Dataset items
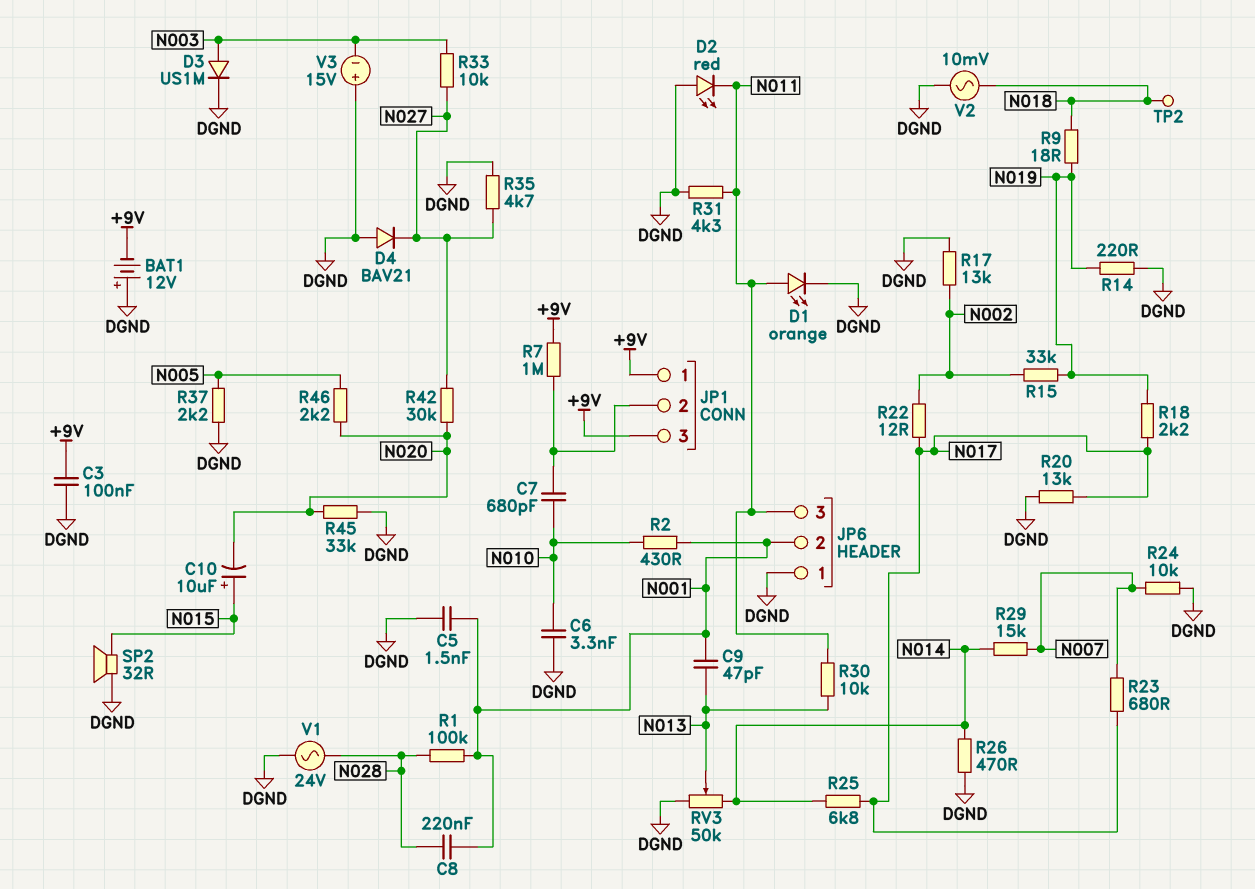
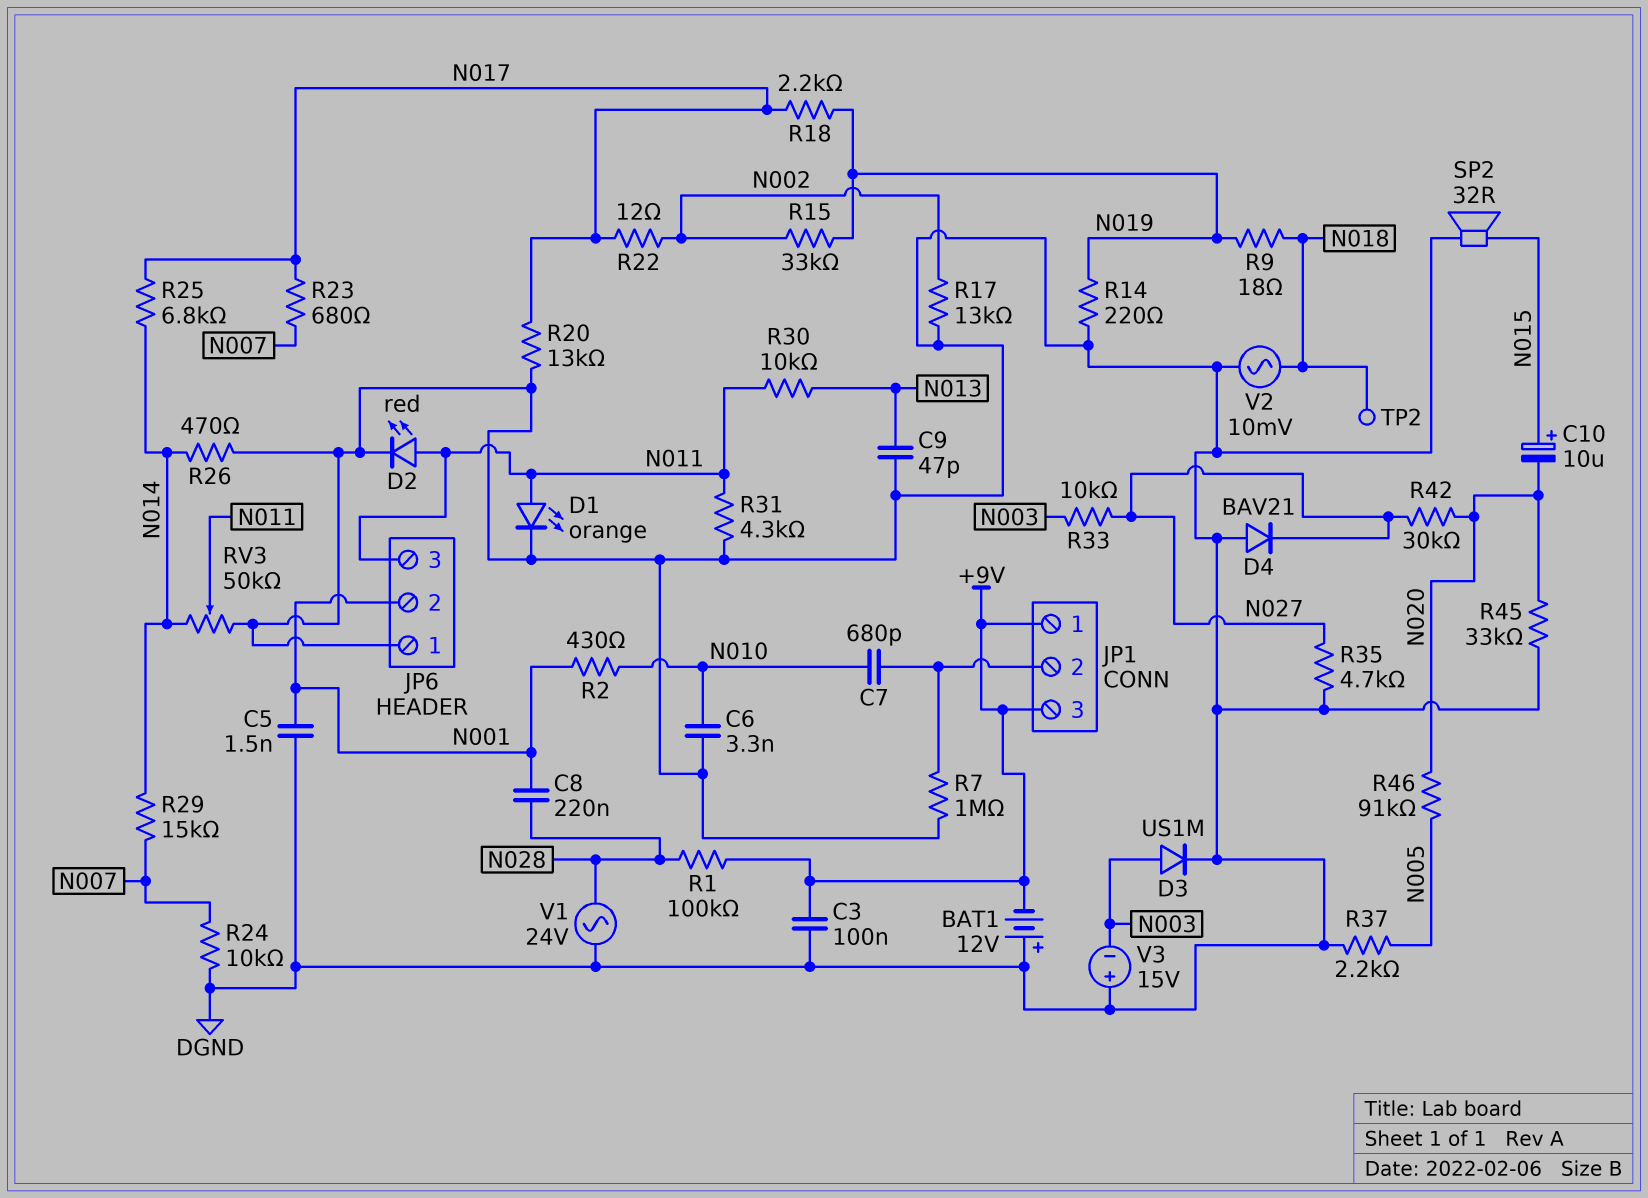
C9: 47pF (N001, N013) -> 47pF (DGND, N013)
D2: LED red (A DGND, K N011) -> LED red (A N011, K DGND)
R1: 100k (N001, N028) -> 100k (+9V, N028)
R7: 1M (+9V, JP1/2) -> 1M (DGND, JP1/2)
R46: 2.2k (N005, N020) -> 91k (N005, N020)
RV3: 50k (DGND, N014, wiper N013) -> 50k (DGND, N014, wiper N011)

§ **Instructions for the task**: Restate exactly the lines running from the line with "R7: 1M (+9V, JP1/2) -> 1M (DGND, JP1/2)" to the end of the entries above, both ends included.

§ **Answer**:
R7: 1M (+9V, JP1/2) -> 1M (DGND, JP1/2)
R46: 2.2k (N005, N020) -> 91k (N005, N020)
RV3: 50k (DGND, N014, wiper N013) -> 50k (DGND, N014, wiper N011)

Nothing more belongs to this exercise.